▶ _TASK STATEMENT_:
Each line of data below must be printed exactly as written, with any pictures removed.

▶ _INFORMATION SHOWN_:
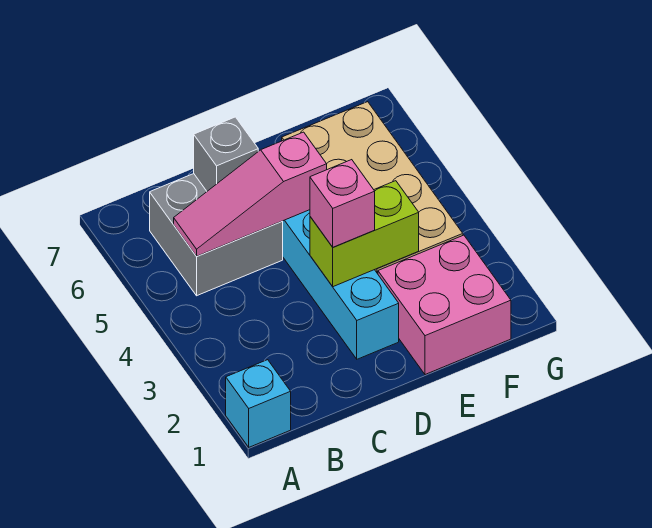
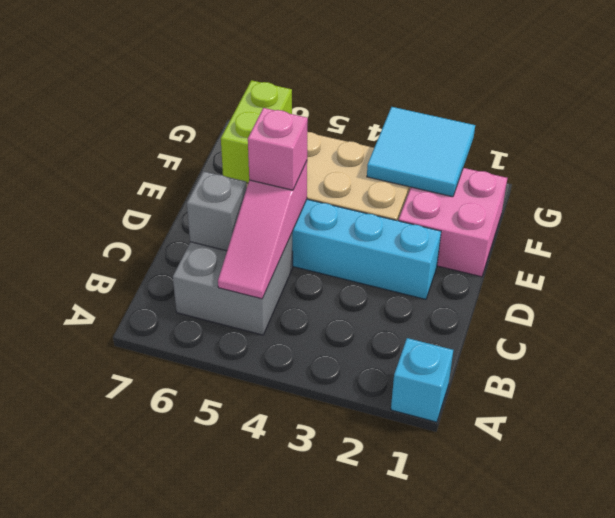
lime brick D3:E3 level 2 -> lime brick E6:F6 level 2
pink brick D3 level 3 -> pink brick D5 level 3
none -> cyan tile F2:G3 level 2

▶ _ANSWER BELOW_:
lime brick D3:E3 level 2 -> lime brick E6:F6 level 2
pink brick D3 level 3 -> pink brick D5 level 3
none -> cyan tile F2:G3 level 2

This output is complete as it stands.